## Action item:
Copy task. Retype the whole listing exactly, omitting any picture in it.

## Data extract:

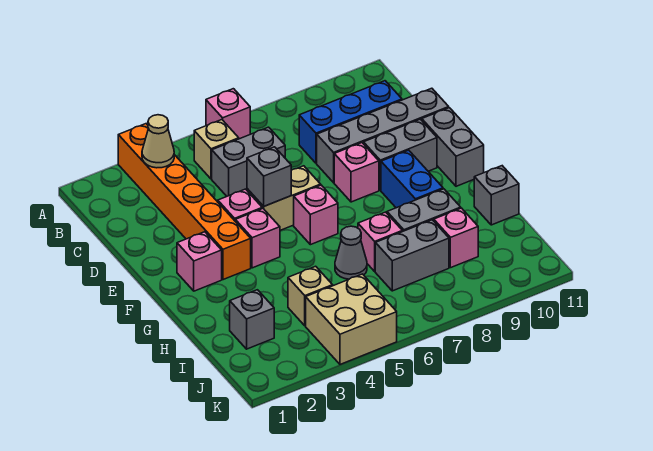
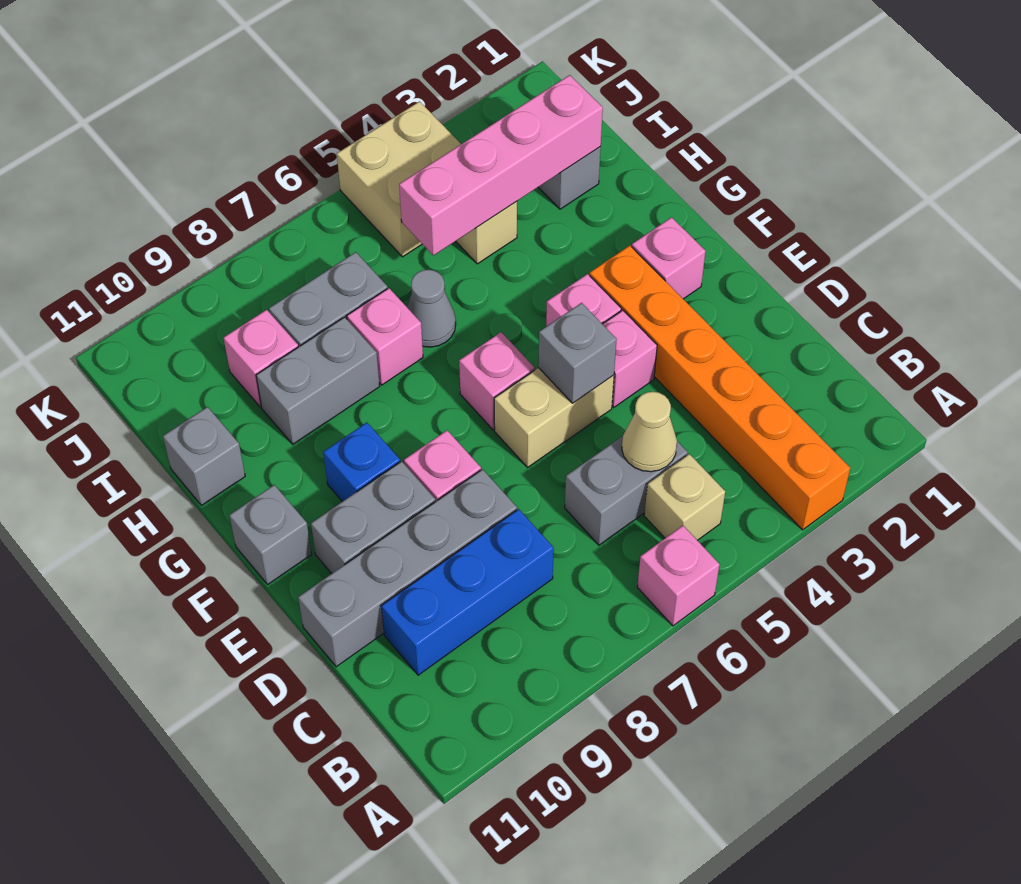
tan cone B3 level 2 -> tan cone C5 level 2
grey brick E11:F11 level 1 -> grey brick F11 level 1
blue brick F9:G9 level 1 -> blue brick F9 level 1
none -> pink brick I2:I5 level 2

## Your response:
tan cone B3 level 2 -> tan cone C5 level 2
grey brick E11:F11 level 1 -> grey brick F11 level 1
blue brick F9:G9 level 1 -> blue brick F9 level 1
none -> pink brick I2:I5 level 2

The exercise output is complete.